• DATA
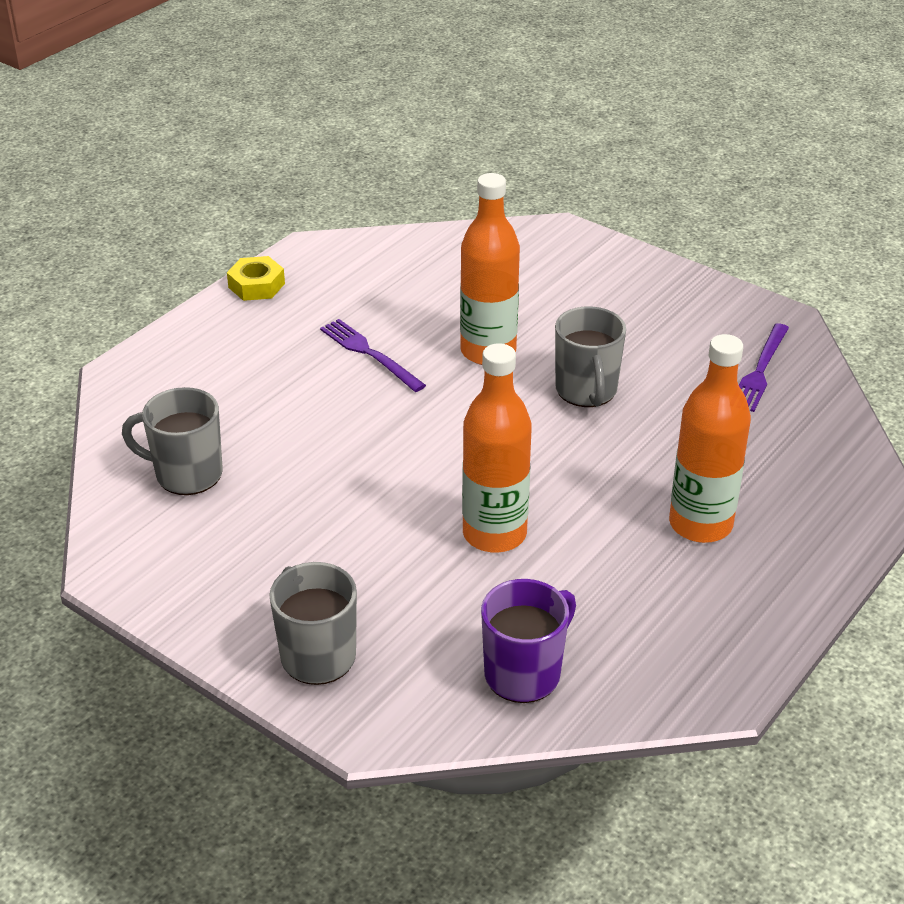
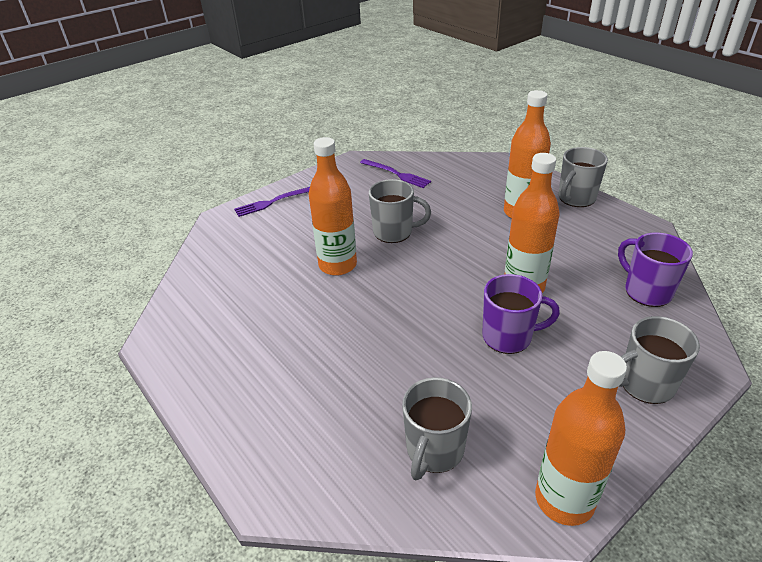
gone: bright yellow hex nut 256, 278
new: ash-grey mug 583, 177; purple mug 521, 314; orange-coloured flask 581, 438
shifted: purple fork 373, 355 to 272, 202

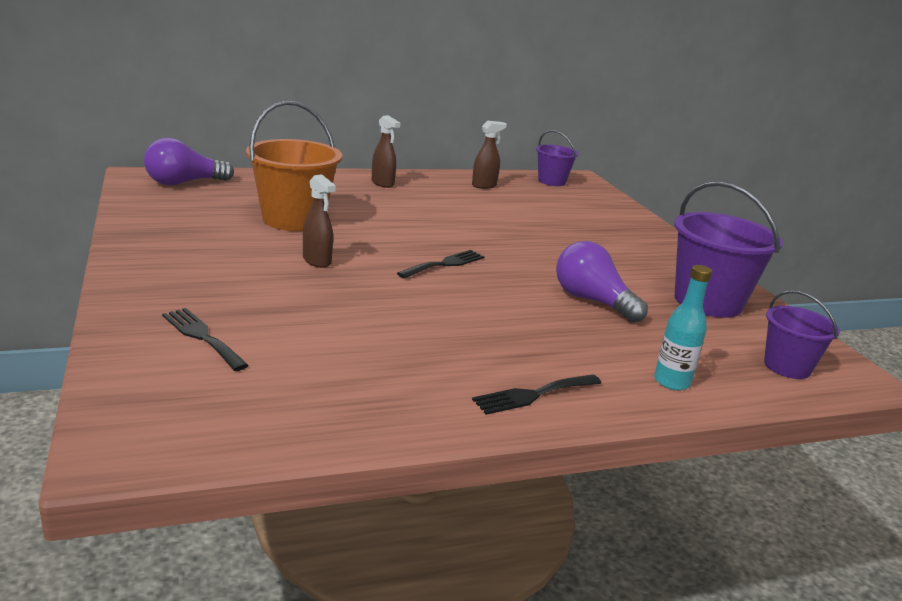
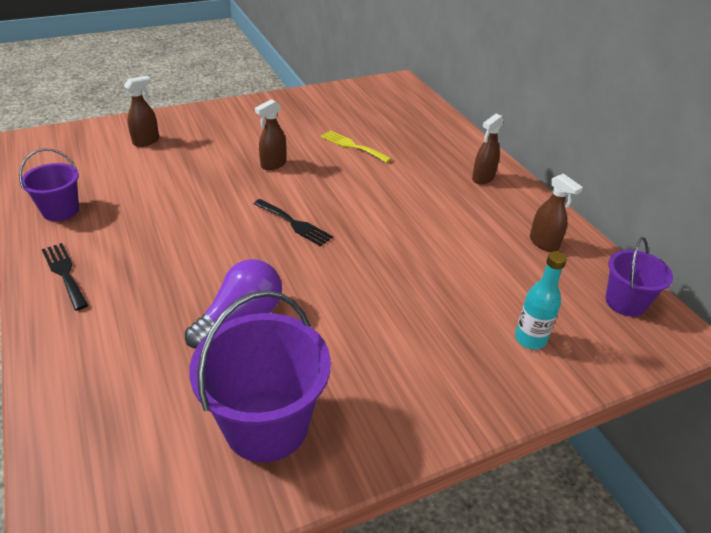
gone: purple light bulb 189, 161
shifted: teal flask 683, 327 to 541, 300; purple pail 802, 334 to 49, 184
swapped: orange-coloured pail 294, 166 to bright yellow fork 356, 146; ebony fork 205, 339 to brown spray bottle 141, 111

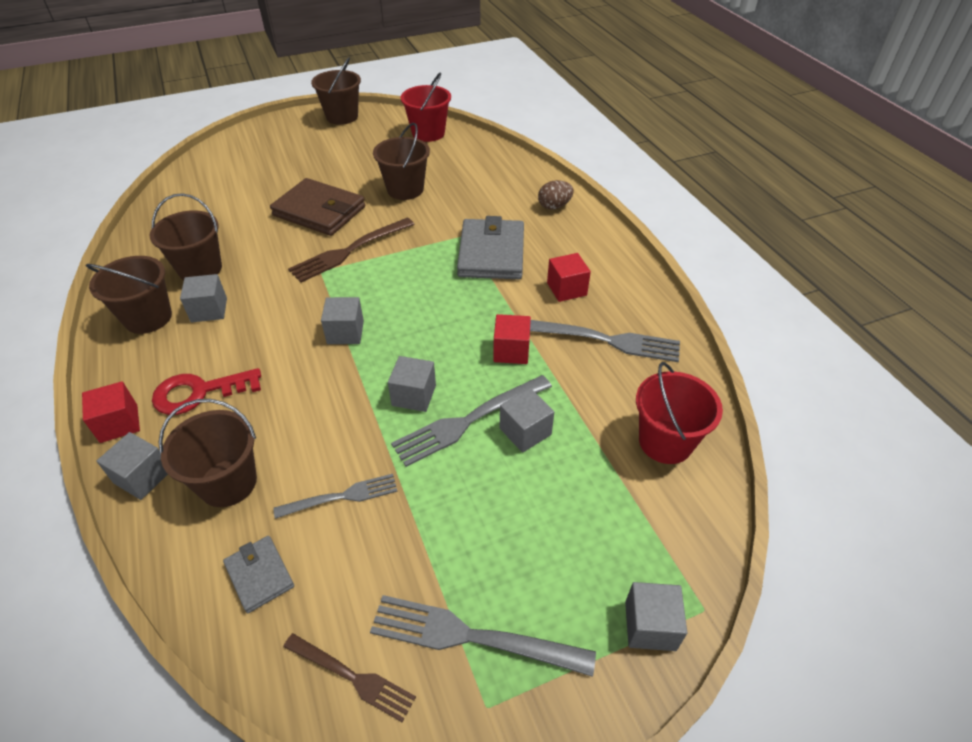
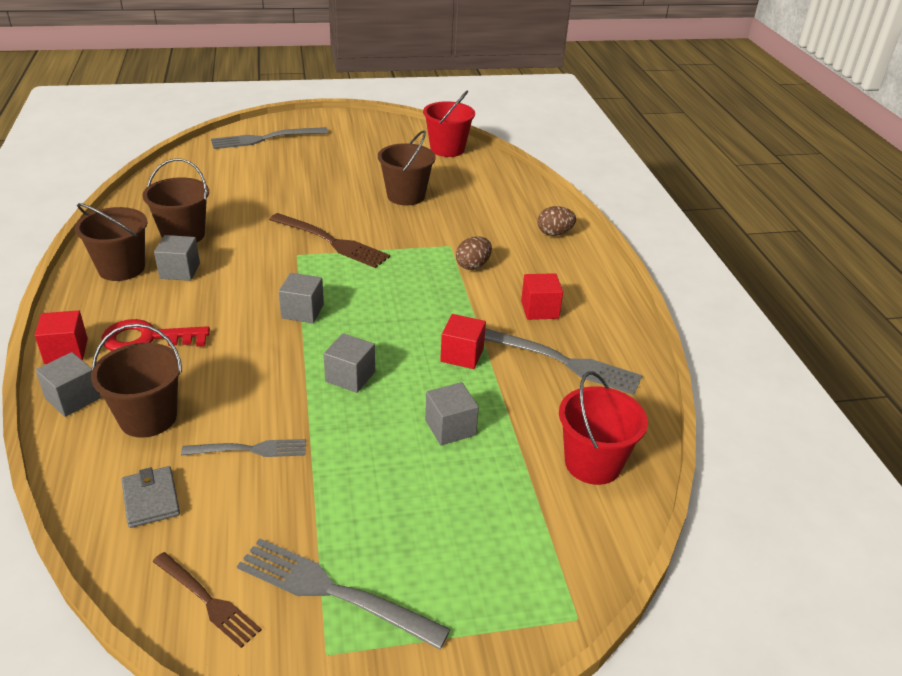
gone: brown pail 336, 91; brown billfold 317, 207; ash-grey solid cube 656, 616
shifted: ash-grey fork 471, 421 to 269, 138
swapped: ash-grey billfold 490, 247 to brown toy egg 474, 253
rotated: brown fork 351, 250 = 329, 240 120 degrees counterclockwise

• TASK TO CARRY OUT
Output only a verbatim copy of the lines spanning from the line that contains "gone: brown pail" to the end of the records above.

• YOUR SOLUTION
gone: brown pail 336, 91; brown billfold 317, 207; ash-grey solid cube 656, 616
shifted: ash-grey fork 471, 421 to 269, 138
swapped: ash-grey billfold 490, 247 to brown toy egg 474, 253
rotated: brown fork 351, 250 = 329, 240 120 degrees counterclockwise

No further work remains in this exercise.